**INSTRUCTION:** Somewhere below, one line contains "orange lamp: none" and a later line contains "yellow duck: none". Output those two lines and everything between them exactly, and nothing else.

**EXTRACTED INFORMATION:**
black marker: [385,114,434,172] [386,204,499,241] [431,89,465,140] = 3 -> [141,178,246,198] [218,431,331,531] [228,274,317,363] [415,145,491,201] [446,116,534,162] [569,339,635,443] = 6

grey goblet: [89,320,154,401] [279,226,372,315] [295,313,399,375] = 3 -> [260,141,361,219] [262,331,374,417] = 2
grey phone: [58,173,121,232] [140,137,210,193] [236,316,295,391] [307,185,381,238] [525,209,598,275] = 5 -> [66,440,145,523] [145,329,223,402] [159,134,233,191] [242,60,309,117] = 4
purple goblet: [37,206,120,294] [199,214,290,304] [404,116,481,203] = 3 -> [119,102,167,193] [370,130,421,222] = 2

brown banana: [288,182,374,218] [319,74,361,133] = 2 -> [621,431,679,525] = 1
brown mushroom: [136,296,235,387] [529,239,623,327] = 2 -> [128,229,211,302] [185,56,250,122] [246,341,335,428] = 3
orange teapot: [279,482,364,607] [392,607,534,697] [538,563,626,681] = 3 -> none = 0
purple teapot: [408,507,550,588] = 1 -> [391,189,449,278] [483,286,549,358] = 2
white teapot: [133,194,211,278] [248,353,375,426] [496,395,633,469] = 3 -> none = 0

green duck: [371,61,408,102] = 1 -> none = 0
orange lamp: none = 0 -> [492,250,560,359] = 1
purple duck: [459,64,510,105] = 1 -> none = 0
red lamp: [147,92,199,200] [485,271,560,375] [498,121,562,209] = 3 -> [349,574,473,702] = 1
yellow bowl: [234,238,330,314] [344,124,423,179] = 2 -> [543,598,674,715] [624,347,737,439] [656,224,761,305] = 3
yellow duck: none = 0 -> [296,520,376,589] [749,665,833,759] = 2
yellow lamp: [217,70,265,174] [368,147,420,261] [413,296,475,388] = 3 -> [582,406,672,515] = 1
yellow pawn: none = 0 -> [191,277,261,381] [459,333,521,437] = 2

**TASK SOLUTION:**
orange lamp: none = 0 -> [492,250,560,359] = 1
purple duck: [459,64,510,105] = 1 -> none = 0
red lamp: [147,92,199,200] [485,271,560,375] [498,121,562,209] = 3 -> [349,574,473,702] = 1
yellow bowl: [234,238,330,314] [344,124,423,179] = 2 -> [543,598,674,715] [624,347,737,439] [656,224,761,305] = 3
yellow duck: none = 0 -> [296,520,376,589] [749,665,833,759] = 2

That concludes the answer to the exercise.